**WHAT THE TASK ASKS:** Using the data below, return the stretch from the line that contains "black cross at (409, 33): moved 5 px down" through the line that contains "pink star: moved 4", both included, exactly as it stands and nothing beyond it.

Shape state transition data
BEGIN

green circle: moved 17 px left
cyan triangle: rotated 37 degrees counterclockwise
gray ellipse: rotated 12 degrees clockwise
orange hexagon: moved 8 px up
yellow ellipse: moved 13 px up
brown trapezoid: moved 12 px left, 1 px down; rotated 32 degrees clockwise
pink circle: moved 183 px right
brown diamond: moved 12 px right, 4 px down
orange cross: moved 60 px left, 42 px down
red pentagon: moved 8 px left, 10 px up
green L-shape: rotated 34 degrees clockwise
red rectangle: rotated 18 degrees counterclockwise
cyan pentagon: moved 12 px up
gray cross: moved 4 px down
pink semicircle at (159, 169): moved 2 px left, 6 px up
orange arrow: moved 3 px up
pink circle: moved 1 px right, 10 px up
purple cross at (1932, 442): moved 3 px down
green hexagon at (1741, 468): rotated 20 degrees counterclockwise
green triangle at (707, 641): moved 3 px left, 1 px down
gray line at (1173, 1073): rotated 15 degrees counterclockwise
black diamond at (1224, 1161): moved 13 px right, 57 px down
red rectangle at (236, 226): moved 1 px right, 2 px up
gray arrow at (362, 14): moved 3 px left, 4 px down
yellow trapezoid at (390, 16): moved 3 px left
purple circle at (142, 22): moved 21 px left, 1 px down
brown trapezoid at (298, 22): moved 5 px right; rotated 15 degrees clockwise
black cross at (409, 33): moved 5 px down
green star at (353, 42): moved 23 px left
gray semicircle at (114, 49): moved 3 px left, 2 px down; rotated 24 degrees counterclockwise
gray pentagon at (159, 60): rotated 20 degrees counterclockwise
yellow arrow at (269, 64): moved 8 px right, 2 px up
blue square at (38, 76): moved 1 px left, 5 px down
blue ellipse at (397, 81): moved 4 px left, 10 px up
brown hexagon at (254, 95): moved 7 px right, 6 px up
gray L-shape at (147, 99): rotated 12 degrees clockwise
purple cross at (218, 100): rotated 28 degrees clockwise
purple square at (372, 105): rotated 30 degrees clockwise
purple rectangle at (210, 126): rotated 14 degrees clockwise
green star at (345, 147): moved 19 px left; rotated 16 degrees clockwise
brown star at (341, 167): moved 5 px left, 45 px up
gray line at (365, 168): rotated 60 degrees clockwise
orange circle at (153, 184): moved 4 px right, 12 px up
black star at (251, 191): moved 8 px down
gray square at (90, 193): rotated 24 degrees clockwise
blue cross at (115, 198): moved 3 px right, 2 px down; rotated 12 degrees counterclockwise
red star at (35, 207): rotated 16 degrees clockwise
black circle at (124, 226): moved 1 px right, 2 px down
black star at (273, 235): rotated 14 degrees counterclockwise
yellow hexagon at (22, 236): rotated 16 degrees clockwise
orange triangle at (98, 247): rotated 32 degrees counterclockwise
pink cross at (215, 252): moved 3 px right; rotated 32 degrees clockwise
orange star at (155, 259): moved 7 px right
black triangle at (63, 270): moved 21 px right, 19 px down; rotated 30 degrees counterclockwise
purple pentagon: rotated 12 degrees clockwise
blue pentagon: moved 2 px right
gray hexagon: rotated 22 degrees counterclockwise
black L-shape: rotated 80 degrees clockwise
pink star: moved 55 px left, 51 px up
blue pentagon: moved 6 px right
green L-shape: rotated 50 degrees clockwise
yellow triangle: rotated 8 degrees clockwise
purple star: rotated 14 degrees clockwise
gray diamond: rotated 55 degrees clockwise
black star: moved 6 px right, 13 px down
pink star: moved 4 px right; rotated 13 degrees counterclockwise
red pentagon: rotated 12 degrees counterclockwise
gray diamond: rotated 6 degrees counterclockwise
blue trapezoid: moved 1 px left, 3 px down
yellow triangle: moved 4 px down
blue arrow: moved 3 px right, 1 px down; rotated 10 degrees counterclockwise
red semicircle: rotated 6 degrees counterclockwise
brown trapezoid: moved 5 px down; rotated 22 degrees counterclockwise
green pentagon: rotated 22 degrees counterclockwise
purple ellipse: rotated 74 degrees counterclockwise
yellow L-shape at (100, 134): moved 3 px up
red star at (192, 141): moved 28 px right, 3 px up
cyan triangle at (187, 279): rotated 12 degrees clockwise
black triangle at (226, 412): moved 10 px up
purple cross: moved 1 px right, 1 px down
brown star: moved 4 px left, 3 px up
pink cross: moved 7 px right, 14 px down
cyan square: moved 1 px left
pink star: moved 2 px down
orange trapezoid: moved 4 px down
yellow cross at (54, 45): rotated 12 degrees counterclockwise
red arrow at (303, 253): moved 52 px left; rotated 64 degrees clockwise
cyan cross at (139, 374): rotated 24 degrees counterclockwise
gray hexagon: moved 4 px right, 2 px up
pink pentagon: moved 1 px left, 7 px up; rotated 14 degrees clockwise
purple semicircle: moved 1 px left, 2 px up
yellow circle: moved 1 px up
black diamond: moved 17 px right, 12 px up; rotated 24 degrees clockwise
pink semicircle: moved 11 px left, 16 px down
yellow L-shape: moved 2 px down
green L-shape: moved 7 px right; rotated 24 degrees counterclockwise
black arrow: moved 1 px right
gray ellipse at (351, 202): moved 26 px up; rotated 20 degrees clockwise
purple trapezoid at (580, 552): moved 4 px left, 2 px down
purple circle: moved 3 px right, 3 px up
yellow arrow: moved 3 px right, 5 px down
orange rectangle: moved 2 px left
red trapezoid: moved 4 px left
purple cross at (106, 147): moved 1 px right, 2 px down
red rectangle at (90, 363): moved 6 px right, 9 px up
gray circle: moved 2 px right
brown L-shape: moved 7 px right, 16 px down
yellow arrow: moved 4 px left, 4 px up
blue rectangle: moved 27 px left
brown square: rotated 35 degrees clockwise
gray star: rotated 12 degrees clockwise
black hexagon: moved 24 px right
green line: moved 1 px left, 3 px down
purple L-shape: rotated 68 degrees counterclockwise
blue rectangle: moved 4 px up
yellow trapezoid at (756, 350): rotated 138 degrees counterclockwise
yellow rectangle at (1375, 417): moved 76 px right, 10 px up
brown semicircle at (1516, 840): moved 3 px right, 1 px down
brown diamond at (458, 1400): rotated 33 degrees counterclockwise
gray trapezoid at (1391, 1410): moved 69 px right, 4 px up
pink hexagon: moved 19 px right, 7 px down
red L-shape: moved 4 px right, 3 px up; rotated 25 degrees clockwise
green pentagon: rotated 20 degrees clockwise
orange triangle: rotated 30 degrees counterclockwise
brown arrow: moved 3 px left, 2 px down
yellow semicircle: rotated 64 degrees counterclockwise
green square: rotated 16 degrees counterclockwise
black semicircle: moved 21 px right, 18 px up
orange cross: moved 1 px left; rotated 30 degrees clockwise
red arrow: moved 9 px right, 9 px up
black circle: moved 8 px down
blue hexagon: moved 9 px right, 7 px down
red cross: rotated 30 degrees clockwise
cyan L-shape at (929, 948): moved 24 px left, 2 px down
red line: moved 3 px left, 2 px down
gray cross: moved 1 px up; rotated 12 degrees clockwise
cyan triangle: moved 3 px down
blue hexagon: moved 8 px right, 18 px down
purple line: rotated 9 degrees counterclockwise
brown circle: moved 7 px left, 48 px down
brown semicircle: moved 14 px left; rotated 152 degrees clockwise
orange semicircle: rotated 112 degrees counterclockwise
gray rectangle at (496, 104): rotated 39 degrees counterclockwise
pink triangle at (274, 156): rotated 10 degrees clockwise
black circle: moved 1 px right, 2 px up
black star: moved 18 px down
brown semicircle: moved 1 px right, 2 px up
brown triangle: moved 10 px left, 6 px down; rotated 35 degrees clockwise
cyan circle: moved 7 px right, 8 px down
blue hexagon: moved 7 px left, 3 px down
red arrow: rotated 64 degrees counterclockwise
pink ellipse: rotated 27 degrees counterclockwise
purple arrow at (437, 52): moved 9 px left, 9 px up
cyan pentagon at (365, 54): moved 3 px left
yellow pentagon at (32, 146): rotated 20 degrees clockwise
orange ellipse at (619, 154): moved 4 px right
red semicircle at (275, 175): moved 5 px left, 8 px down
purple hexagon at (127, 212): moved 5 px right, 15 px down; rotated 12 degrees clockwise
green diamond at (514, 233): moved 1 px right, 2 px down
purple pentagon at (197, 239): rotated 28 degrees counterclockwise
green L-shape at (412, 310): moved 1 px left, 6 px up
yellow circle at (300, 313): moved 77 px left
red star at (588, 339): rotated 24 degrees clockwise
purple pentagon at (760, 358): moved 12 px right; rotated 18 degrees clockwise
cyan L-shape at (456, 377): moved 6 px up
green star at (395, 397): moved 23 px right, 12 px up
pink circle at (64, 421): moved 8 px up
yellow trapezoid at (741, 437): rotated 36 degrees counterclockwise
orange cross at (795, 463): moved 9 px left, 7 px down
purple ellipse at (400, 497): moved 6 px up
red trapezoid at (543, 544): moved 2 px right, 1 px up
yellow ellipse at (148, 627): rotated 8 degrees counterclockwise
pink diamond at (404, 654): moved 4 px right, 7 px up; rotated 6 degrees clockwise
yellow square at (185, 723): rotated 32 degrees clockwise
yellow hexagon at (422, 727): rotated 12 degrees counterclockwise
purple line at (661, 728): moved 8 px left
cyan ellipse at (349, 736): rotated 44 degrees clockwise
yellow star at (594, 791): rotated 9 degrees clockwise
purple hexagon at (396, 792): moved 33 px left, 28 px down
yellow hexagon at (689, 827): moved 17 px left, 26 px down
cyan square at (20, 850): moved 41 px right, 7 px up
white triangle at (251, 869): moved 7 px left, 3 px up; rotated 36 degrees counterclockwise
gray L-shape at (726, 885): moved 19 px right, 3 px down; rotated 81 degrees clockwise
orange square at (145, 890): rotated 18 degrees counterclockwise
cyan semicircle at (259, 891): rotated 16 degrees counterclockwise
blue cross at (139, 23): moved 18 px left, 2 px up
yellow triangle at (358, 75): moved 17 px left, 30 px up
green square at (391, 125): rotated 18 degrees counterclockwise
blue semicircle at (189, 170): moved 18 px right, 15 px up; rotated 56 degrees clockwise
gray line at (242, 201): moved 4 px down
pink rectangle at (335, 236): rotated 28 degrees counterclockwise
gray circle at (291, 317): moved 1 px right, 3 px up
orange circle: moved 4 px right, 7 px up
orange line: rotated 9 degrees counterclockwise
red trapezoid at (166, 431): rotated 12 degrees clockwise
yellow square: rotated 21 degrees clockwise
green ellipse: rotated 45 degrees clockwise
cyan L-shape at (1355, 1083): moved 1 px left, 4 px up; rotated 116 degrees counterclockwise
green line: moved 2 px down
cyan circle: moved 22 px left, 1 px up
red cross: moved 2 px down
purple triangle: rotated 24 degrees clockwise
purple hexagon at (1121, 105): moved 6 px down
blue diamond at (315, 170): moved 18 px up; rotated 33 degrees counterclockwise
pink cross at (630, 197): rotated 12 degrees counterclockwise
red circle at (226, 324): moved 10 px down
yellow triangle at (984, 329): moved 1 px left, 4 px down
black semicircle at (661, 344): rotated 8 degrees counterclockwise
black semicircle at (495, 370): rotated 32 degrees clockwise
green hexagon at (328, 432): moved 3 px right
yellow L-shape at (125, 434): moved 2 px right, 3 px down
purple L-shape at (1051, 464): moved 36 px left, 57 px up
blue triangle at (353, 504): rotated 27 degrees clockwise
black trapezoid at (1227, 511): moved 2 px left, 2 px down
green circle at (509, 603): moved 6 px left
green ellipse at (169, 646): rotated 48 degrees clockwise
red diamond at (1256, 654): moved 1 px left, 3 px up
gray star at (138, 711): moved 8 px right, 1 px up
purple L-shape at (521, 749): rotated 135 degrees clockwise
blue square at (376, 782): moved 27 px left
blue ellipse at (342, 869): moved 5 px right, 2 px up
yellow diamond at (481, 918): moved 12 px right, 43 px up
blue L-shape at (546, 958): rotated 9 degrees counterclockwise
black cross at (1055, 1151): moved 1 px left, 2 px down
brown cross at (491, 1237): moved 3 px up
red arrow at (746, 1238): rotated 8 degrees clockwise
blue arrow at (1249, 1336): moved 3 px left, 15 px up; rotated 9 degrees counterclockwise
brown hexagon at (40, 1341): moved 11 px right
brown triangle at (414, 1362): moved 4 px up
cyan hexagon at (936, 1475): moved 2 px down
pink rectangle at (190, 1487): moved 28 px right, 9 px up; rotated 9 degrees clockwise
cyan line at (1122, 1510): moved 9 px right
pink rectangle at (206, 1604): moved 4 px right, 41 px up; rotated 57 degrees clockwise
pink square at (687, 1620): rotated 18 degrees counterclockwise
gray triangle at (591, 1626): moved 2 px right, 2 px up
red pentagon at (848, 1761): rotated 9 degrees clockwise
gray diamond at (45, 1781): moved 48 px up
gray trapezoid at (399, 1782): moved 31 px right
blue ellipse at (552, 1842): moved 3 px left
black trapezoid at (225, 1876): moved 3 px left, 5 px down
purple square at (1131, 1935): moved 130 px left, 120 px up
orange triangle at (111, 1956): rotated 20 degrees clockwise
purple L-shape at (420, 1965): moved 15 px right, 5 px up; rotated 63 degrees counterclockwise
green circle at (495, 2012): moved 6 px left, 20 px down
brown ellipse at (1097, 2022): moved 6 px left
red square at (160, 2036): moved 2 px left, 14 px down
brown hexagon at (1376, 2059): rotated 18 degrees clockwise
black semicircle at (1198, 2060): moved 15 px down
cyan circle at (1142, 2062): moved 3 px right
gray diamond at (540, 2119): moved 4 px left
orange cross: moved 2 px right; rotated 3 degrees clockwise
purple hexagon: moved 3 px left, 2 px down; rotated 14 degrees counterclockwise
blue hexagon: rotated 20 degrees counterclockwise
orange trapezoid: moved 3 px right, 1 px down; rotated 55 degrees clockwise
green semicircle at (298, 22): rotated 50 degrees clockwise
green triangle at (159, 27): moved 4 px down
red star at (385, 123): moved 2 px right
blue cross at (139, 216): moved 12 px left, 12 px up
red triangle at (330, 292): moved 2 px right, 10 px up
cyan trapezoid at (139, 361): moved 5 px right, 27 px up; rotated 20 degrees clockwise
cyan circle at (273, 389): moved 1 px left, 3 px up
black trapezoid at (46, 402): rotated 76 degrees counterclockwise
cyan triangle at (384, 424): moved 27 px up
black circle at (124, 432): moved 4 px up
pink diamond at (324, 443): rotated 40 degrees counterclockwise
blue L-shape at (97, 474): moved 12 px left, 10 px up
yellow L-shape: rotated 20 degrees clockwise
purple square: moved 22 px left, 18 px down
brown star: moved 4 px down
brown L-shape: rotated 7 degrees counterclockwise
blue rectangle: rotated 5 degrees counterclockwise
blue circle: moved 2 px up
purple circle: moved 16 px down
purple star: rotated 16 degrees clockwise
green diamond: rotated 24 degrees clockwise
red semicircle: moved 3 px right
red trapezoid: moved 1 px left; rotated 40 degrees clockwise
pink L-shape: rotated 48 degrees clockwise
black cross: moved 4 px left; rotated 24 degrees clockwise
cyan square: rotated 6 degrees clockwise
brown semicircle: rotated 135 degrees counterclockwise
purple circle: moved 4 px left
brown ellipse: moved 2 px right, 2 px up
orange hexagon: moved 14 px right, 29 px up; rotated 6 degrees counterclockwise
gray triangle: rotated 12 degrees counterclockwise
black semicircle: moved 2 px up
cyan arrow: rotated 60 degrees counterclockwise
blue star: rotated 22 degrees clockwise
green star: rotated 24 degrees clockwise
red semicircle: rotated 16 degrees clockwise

END

**TASK RESPONSE:**
black cross at (409, 33): moved 5 px down
green star at (353, 42): moved 23 px left
gray semicircle at (114, 49): moved 3 px left, 2 px down; rotated 24 degrees counterclockwise
gray pentagon at (159, 60): rotated 20 degrees counterclockwise
yellow arrow at (269, 64): moved 8 px right, 2 px up
blue square at (38, 76): moved 1 px left, 5 px down
blue ellipse at (397, 81): moved 4 px left, 10 px up
brown hexagon at (254, 95): moved 7 px right, 6 px up
gray L-shape at (147, 99): rotated 12 degrees clockwise
purple cross at (218, 100): rotated 28 degrees clockwise
purple square at (372, 105): rotated 30 degrees clockwise
purple rectangle at (210, 126): rotated 14 degrees clockwise
green star at (345, 147): moved 19 px left; rotated 16 degrees clockwise
brown star at (341, 167): moved 5 px left, 45 px up
gray line at (365, 168): rotated 60 degrees clockwise
orange circle at (153, 184): moved 4 px right, 12 px up
black star at (251, 191): moved 8 px down
gray square at (90, 193): rotated 24 degrees clockwise
blue cross at (115, 198): moved 3 px right, 2 px down; rotated 12 degrees counterclockwise
red star at (35, 207): rotated 16 degrees clockwise
black circle at (124, 226): moved 1 px right, 2 px down
black star at (273, 235): rotated 14 degrees counterclockwise
yellow hexagon at (22, 236): rotated 16 degrees clockwise
orange triangle at (98, 247): rotated 32 degrees counterclockwise
pink cross at (215, 252): moved 3 px right; rotated 32 degrees clockwise
orange star at (155, 259): moved 7 px right
black triangle at (63, 270): moved 21 px right, 19 px down; rotated 30 degrees counterclockwise
purple pentagon: rotated 12 degrees clockwise
blue pentagon: moved 2 px right
gray hexagon: rotated 22 degrees counterclockwise
black L-shape: rotated 80 degrees clockwise
pink star: moved 55 px left, 51 px up
blue pentagon: moved 6 px right
green L-shape: rotated 50 degrees clockwise
yellow triangle: rotated 8 degrees clockwise
purple star: rotated 14 degrees clockwise
gray diamond: rotated 55 degrees clockwise
black star: moved 6 px right, 13 px down
pink star: moved 4 px right; rotated 13 degrees counterclockwise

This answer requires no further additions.